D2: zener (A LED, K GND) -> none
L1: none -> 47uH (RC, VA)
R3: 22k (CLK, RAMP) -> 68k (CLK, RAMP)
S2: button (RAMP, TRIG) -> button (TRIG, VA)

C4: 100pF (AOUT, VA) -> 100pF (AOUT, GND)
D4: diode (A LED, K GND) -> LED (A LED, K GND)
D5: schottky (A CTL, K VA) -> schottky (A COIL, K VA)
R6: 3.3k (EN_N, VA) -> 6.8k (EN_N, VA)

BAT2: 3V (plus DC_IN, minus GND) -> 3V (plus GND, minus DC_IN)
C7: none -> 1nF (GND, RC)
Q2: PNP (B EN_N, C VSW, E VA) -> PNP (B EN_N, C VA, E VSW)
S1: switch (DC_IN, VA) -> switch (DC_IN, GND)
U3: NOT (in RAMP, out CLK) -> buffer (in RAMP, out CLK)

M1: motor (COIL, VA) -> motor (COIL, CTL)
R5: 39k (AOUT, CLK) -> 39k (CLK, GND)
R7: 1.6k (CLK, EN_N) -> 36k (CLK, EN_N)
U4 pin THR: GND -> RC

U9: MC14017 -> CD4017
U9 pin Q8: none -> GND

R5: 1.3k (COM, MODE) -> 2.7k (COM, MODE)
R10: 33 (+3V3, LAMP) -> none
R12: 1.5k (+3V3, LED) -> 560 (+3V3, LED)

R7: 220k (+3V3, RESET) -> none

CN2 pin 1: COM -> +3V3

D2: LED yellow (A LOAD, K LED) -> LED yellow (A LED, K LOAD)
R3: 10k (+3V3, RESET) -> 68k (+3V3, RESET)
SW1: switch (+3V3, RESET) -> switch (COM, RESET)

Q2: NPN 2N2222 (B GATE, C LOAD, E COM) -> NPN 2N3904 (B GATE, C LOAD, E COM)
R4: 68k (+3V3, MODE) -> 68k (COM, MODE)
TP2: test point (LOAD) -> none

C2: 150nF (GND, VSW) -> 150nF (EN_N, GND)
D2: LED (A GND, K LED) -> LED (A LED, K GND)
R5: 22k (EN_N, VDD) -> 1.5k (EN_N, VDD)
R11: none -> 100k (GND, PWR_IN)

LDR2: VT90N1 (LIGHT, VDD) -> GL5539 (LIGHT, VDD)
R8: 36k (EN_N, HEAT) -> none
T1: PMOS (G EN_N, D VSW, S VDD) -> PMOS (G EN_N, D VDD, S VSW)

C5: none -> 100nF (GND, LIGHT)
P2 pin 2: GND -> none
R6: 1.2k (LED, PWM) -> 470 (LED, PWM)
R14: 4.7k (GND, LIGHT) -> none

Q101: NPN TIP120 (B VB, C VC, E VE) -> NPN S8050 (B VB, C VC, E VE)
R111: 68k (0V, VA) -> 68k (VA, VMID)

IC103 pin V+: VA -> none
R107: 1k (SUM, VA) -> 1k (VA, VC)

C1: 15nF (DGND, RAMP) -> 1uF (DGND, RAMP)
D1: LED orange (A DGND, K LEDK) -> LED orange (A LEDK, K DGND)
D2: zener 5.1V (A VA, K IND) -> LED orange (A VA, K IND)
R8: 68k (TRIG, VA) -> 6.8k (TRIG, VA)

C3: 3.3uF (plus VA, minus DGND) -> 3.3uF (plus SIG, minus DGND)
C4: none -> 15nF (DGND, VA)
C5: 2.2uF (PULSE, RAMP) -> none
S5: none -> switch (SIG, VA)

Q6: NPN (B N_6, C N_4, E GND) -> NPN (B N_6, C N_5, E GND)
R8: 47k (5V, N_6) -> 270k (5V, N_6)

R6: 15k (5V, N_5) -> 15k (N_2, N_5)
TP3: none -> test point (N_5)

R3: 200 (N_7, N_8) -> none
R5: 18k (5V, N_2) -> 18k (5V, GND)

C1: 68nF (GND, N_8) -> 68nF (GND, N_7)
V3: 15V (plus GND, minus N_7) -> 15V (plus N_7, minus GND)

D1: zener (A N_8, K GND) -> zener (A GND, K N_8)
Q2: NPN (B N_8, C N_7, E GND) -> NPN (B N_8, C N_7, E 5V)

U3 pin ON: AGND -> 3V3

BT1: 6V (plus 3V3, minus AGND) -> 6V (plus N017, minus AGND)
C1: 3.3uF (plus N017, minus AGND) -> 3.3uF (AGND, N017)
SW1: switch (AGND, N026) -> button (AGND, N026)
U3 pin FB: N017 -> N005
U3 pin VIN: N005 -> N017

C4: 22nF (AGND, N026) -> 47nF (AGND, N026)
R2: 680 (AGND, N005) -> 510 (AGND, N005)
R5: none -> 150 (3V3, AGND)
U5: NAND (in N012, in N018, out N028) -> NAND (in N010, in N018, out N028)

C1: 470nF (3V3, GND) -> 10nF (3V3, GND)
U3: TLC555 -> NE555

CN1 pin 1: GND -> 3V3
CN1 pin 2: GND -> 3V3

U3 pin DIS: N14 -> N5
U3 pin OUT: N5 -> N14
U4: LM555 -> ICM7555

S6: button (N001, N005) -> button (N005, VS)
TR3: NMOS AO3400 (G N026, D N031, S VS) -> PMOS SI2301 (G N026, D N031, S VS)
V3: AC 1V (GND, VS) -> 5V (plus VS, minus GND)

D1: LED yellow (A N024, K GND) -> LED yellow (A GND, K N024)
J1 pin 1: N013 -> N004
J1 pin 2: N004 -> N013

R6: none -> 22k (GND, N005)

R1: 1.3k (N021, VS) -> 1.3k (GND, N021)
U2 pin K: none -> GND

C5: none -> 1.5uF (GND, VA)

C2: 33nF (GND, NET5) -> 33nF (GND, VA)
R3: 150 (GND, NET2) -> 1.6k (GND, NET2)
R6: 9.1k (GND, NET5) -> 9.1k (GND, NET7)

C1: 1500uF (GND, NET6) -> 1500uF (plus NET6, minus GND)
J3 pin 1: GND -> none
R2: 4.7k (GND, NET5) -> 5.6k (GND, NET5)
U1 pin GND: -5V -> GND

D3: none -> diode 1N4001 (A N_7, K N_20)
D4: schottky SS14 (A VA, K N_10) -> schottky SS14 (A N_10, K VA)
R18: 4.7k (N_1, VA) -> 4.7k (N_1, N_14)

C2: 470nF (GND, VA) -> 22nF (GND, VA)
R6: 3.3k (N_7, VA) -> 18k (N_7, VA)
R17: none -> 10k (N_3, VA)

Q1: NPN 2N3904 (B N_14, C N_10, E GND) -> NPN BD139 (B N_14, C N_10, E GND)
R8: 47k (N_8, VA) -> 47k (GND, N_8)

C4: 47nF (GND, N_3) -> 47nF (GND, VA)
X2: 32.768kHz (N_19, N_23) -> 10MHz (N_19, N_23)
-*-*-
Write out every record verbatim.

D2: zener (A LED, K GND) -> none
L1: none -> 47uH (RC, VA)
R3: 22k (CLK, RAMP) -> 68k (CLK, RAMP)
S2: button (RAMP, TRIG) -> button (TRIG, VA)

C4: 100pF (AOUT, VA) -> 100pF (AOUT, GND)
D4: diode (A LED, K GND) -> LED (A LED, K GND)
D5: schottky (A CTL, K VA) -> schottky (A COIL, K VA)
R6: 3.3k (EN_N, VA) -> 6.8k (EN_N, VA)

BAT2: 3V (plus DC_IN, minus GND) -> 3V (plus GND, minus DC_IN)
C7: none -> 1nF (GND, RC)
Q2: PNP (B EN_N, C VSW, E VA) -> PNP (B EN_N, C VA, E VSW)
S1: switch (DC_IN, VA) -> switch (DC_IN, GND)
U3: NOT (in RAMP, out CLK) -> buffer (in RAMP, out CLK)

M1: motor (COIL, VA) -> motor (COIL, CTL)
R5: 39k (AOUT, CLK) -> 39k (CLK, GND)
R7: 1.6k (CLK, EN_N) -> 36k (CLK, EN_N)
U4 pin THR: GND -> RC

U9: MC14017 -> CD4017
U9 pin Q8: none -> GND

R5: 1.3k (COM, MODE) -> 2.7k (COM, MODE)
R10: 33 (+3V3, LAMP) -> none
R12: 1.5k (+3V3, LED) -> 560 (+3V3, LED)

R7: 220k (+3V3, RESET) -> none

CN2 pin 1: COM -> +3V3

D2: LED yellow (A LOAD, K LED) -> LED yellow (A LED, K LOAD)
R3: 10k (+3V3, RESET) -> 68k (+3V3, RESET)
SW1: switch (+3V3, RESET) -> switch (COM, RESET)

Q2: NPN 2N2222 (B GATE, C LOAD, E COM) -> NPN 2N3904 (B GATE, C LOAD, E COM)
R4: 68k (+3V3, MODE) -> 68k (COM, MODE)
TP2: test point (LOAD) -> none

C2: 150nF (GND, VSW) -> 150nF (EN_N, GND)
D2: LED (A GND, K LED) -> LED (A LED, K GND)
R5: 22k (EN_N, VDD) -> 1.5k (EN_N, VDD)
R11: none -> 100k (GND, PWR_IN)

LDR2: VT90N1 (LIGHT, VDD) -> GL5539 (LIGHT, VDD)
R8: 36k (EN_N, HEAT) -> none
T1: PMOS (G EN_N, D VSW, S VDD) -> PMOS (G EN_N, D VDD, S VSW)

C5: none -> 100nF (GND, LIGHT)
P2 pin 2: GND -> none
R6: 1.2k (LED, PWM) -> 470 (LED, PWM)
R14: 4.7k (GND, LIGHT) -> none

Q101: NPN TIP120 (B VB, C VC, E VE) -> NPN S8050 (B VB, C VC, E VE)
R111: 68k (0V, VA) -> 68k (VA, VMID)

IC103 pin V+: VA -> none
R107: 1k (SUM, VA) -> 1k (VA, VC)

C1: 15nF (DGND, RAMP) -> 1uF (DGND, RAMP)
D1: LED orange (A DGND, K LEDK) -> LED orange (A LEDK, K DGND)
D2: zener 5.1V (A VA, K IND) -> LED orange (A VA, K IND)
R8: 68k (TRIG, VA) -> 6.8k (TRIG, VA)

C3: 3.3uF (plus VA, minus DGND) -> 3.3uF (plus SIG, minus DGND)
C4: none -> 15nF (DGND, VA)
C5: 2.2uF (PULSE, RAMP) -> none
S5: none -> switch (SIG, VA)

Q6: NPN (B N_6, C N_4, E GND) -> NPN (B N_6, C N_5, E GND)
R8: 47k (5V, N_6) -> 270k (5V, N_6)

R6: 15k (5V, N_5) -> 15k (N_2, N_5)
TP3: none -> test point (N_5)

R3: 200 (N_7, N_8) -> none
R5: 18k (5V, N_2) -> 18k (5V, GND)

C1: 68nF (GND, N_8) -> 68nF (GND, N_7)
V3: 15V (plus GND, minus N_7) -> 15V (plus N_7, minus GND)

D1: zener (A N_8, K GND) -> zener (A GND, K N_8)
Q2: NPN (B N_8, C N_7, E GND) -> NPN (B N_8, C N_7, E 5V)

U3 pin ON: AGND -> 3V3

BT1: 6V (plus 3V3, minus AGND) -> 6V (plus N017, minus AGND)
C1: 3.3uF (plus N017, minus AGND) -> 3.3uF (AGND, N017)
SW1: switch (AGND, N026) -> button (AGND, N026)
U3 pin FB: N017 -> N005
U3 pin VIN: N005 -> N017

C4: 22nF (AGND, N026) -> 47nF (AGND, N026)
R2: 680 (AGND, N005) -> 510 (AGND, N005)
R5: none -> 150 (3V3, AGND)
U5: NAND (in N012, in N018, out N028) -> NAND (in N010, in N018, out N028)

C1: 470nF (3V3, GND) -> 10nF (3V3, GND)
U3: TLC555 -> NE555

CN1 pin 1: GND -> 3V3
CN1 pin 2: GND -> 3V3

U3 pin DIS: N14 -> N5
U3 pin OUT: N5 -> N14
U4: LM555 -> ICM7555

S6: button (N001, N005) -> button (N005, VS)
TR3: NMOS AO3400 (G N026, D N031, S VS) -> PMOS SI2301 (G N026, D N031, S VS)
V3: AC 1V (GND, VS) -> 5V (plus VS, minus GND)

D1: LED yellow (A N024, K GND) -> LED yellow (A GND, K N024)
J1 pin 1: N013 -> N004
J1 pin 2: N004 -> N013

R6: none -> 22k (GND, N005)

R1: 1.3k (N021, VS) -> 1.3k (GND, N021)
U2 pin K: none -> GND

C5: none -> 1.5uF (GND, VA)

C2: 33nF (GND, NET5) -> 33nF (GND, VA)
R3: 150 (GND, NET2) -> 1.6k (GND, NET2)
R6: 9.1k (GND, NET5) -> 9.1k (GND, NET7)

C1: 1500uF (GND, NET6) -> 1500uF (plus NET6, minus GND)
J3 pin 1: GND -> none
R2: 4.7k (GND, NET5) -> 5.6k (GND, NET5)
U1 pin GND: -5V -> GND

D3: none -> diode 1N4001 (A N_7, K N_20)
D4: schottky SS14 (A VA, K N_10) -> schottky SS14 (A N_10, K VA)
R18: 4.7k (N_1, VA) -> 4.7k (N_1, N_14)

C2: 470nF (GND, VA) -> 22nF (GND, VA)
R6: 3.3k (N_7, VA) -> 18k (N_7, VA)
R17: none -> 10k (N_3, VA)

Q1: NPN 2N3904 (B N_14, C N_10, E GND) -> NPN BD139 (B N_14, C N_10, E GND)
R8: 47k (N_8, VA) -> 47k (GND, N_8)

C4: 47nF (GND, N_3) -> 47nF (GND, VA)
X2: 32.768kHz (N_19, N_23) -> 10MHz (N_19, N_23)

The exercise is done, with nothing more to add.